An exact copy of all the lines below is required, with every image left out.

DATA PROVIDED
Start of Block
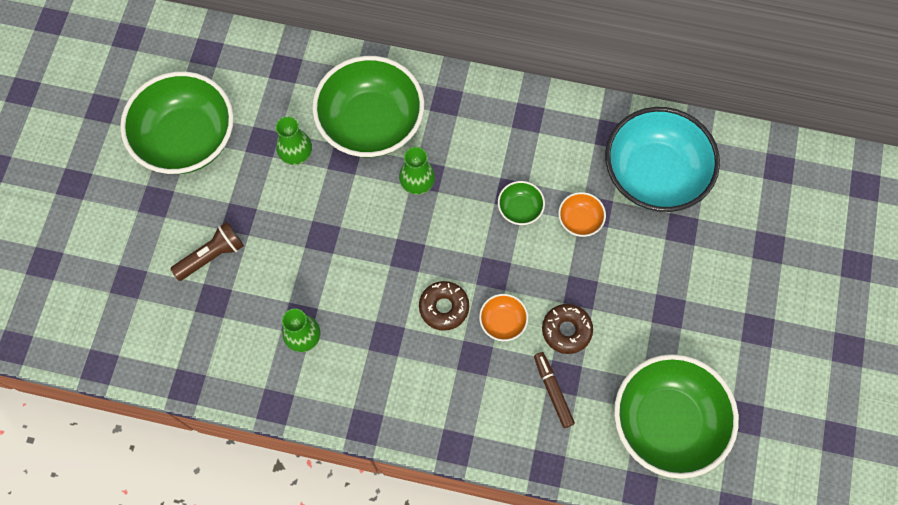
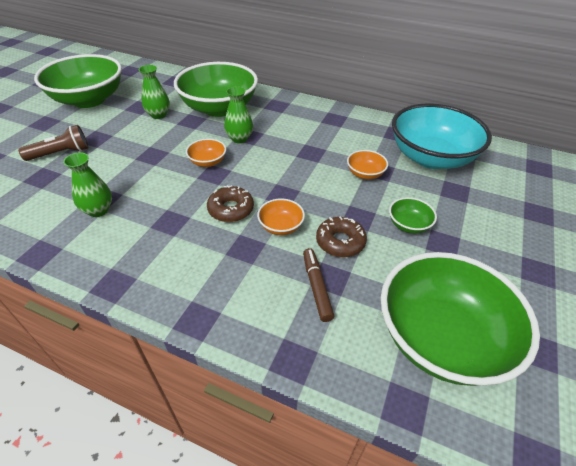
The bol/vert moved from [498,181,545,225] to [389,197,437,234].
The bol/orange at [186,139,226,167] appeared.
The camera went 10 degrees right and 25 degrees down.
End of Block
WRITTEN ANSWER
The bol/vert moved from [498,181,545,225] to [389,197,437,234].
The bol/orange at [186,139,226,167] appeared.
The camera went 10 degrees right and 25 degrees down.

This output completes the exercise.